[Before-and-after change data]
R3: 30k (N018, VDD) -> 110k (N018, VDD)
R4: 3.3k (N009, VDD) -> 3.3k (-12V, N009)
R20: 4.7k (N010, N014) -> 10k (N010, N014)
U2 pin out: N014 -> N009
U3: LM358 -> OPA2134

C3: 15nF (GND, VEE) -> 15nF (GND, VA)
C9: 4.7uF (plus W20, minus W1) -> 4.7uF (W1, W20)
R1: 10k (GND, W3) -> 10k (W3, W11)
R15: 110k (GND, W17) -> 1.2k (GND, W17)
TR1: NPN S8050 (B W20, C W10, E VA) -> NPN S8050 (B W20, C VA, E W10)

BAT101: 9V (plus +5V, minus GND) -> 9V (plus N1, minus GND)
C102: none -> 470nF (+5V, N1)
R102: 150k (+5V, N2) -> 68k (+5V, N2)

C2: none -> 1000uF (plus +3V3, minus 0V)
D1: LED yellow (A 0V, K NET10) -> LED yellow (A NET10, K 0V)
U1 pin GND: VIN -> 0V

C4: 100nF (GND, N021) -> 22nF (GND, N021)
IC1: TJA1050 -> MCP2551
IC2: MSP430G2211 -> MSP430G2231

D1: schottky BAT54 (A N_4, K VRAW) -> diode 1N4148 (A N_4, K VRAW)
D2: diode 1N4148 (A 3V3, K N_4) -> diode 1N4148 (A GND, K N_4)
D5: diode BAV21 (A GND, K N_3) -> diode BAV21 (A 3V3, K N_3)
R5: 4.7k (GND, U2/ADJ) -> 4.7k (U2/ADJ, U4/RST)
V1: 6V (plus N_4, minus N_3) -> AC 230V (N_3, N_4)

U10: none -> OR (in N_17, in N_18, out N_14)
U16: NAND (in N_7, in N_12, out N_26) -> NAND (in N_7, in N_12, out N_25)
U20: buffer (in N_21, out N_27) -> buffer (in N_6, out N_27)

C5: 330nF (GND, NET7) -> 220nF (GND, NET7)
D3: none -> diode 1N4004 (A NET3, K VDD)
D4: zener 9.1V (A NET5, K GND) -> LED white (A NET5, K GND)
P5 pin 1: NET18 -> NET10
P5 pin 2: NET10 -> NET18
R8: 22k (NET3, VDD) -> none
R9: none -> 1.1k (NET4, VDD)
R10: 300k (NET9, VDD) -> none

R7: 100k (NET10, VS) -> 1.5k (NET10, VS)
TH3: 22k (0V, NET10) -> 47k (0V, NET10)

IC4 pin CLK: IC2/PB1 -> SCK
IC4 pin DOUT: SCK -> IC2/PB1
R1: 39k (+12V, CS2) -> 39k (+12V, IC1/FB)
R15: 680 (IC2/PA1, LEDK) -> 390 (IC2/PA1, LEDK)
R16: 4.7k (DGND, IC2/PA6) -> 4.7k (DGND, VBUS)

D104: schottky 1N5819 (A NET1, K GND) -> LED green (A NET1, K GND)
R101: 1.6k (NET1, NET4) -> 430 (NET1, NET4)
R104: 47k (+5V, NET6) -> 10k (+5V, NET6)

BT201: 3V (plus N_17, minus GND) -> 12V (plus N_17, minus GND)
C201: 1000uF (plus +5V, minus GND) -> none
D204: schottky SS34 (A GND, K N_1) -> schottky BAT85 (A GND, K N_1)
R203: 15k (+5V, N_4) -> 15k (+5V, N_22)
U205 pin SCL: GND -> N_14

__ACTIVITY__
Print again the lines of the entries above that fall between the line holding "R5: 4.7k (GND, U2/ADJ)" and the line holding "R8: 22k (NET3, VDD) -> none", inclusive, exactly as they stand.

__EXERCISE SOLUTION__
R5: 4.7k (GND, U2/ADJ) -> 4.7k (U2/ADJ, U4/RST)
V1: 6V (plus N_4, minus N_3) -> AC 230V (N_3, N_4)

U10: none -> OR (in N_17, in N_18, out N_14)
U16: NAND (in N_7, in N_12, out N_26) -> NAND (in N_7, in N_12, out N_25)
U20: buffer (in N_21, out N_27) -> buffer (in N_6, out N_27)

C5: 330nF (GND, NET7) -> 220nF (GND, NET7)
D3: none -> diode 1N4004 (A NET3, K VDD)
D4: zener 9.1V (A NET5, K GND) -> LED white (A NET5, K GND)
P5 pin 1: NET18 -> NET10
P5 pin 2: NET10 -> NET18
R8: 22k (NET3, VDD) -> none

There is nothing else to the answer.